• **Data provided**:
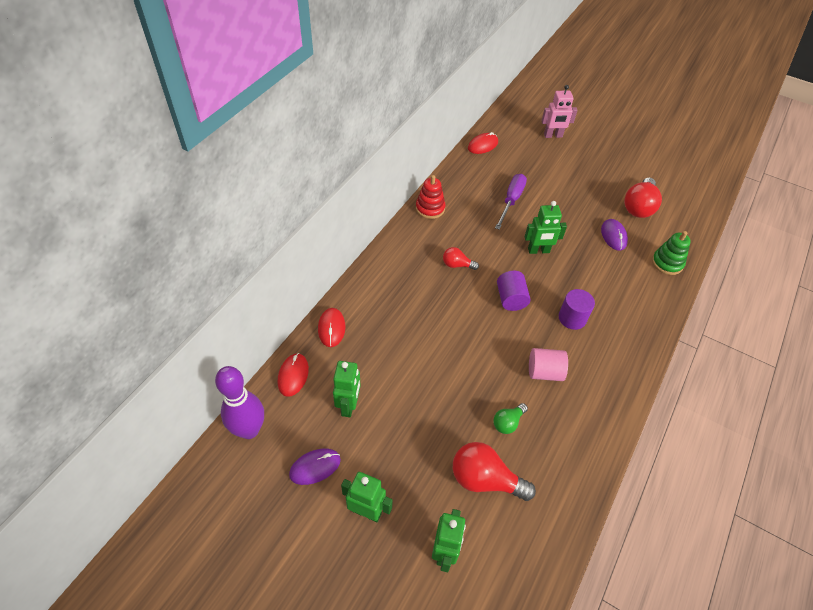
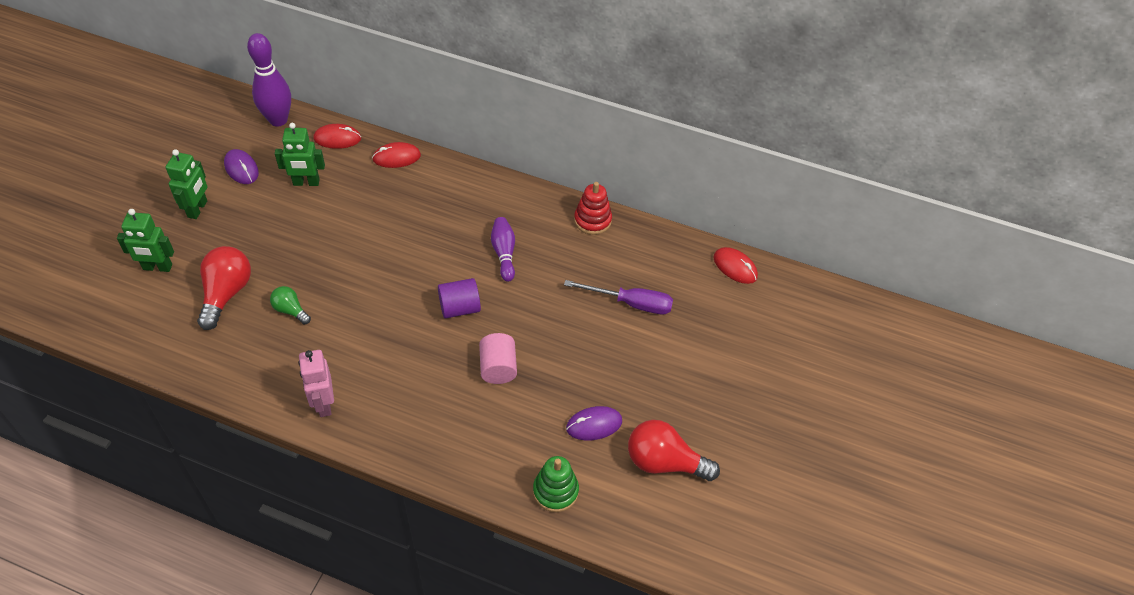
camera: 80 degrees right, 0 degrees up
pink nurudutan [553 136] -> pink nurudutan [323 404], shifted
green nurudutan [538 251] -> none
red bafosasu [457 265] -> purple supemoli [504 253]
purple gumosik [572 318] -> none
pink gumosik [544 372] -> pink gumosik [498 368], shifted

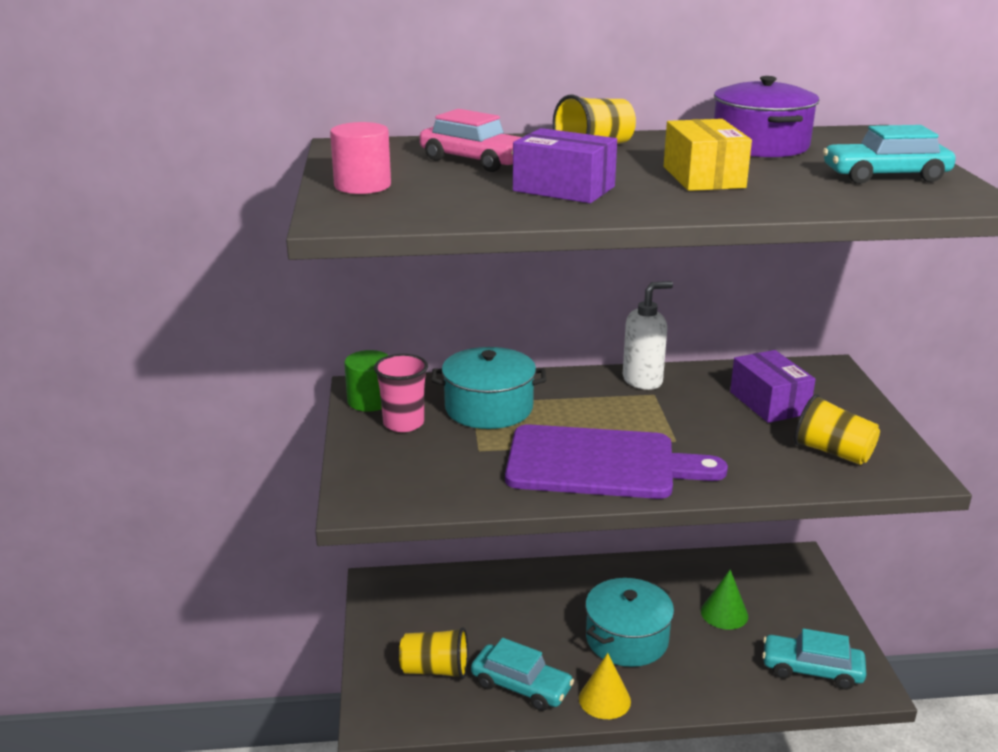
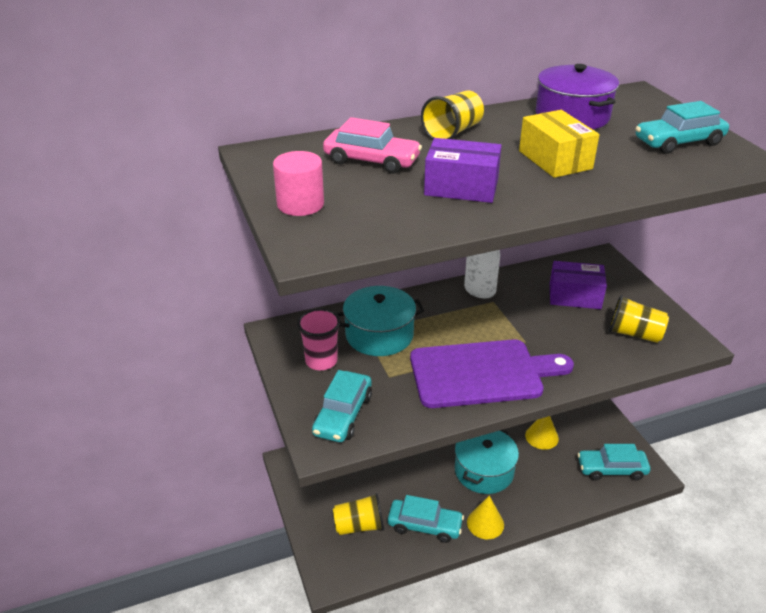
camera: 15 degrees left, 10 degrees up
green gumosik [370 401] -> none
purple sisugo [769 403] -> purple sisugo [575 296], 45 degrees counterclockwise
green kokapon [724 613] -> yellow kokapon [541 437]
none -> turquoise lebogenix [343 414]

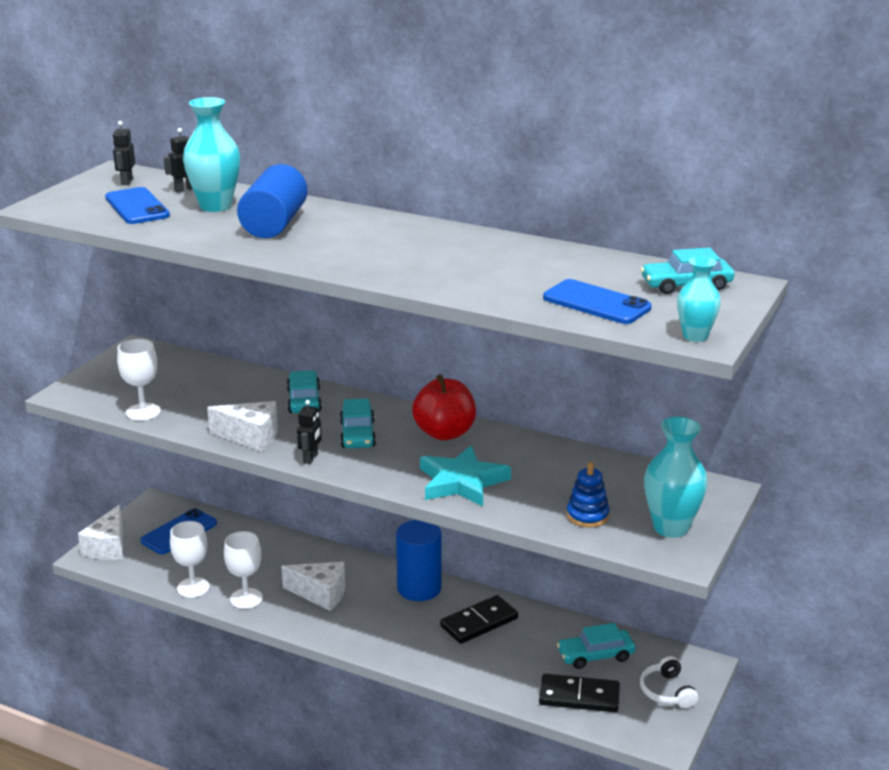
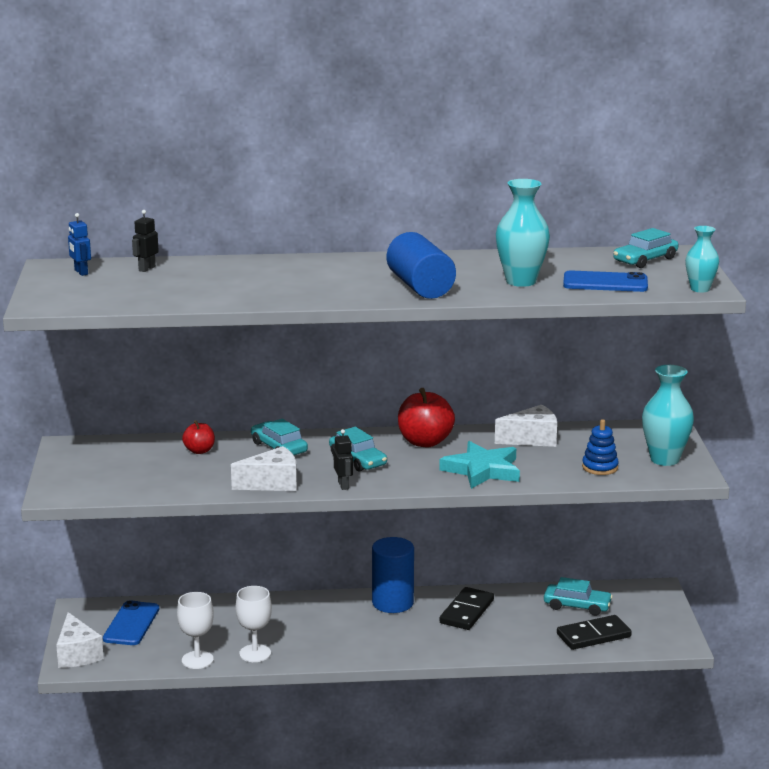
camera: 30 degrees left, 5 degrees down
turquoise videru [215 206] -> turquoise videru [521 281], shifted
black nurudutan [126 182] -> blue nurudutan [81 272]
blue gumosik [274 224] -> blue gumosik [420 287], shifted
blue suladu [137 207] -> none
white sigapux [143 412] -> none
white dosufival [321 594] -> white dosufival [532 439], shifted
turquoise lebogenix [595 655] -> turquoise lebogenix [577 606], 120 degrees counterclockwise
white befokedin [667 691] -> none
none -> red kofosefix [199 451]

• **Goal of the exercise**: The lines from the one holding "white sigapux [143 412] -> none" through the end of the listing above are to be written out exactly, both ends included, and no others.

• **Result of this task**:
white sigapux [143 412] -> none
white dosufival [321 594] -> white dosufival [532 439], shifted
turquoise lebogenix [595 655] -> turquoise lebogenix [577 606], 120 degrees counterclockwise
white befokedin [667 691] -> none
none -> red kofosefix [199 451]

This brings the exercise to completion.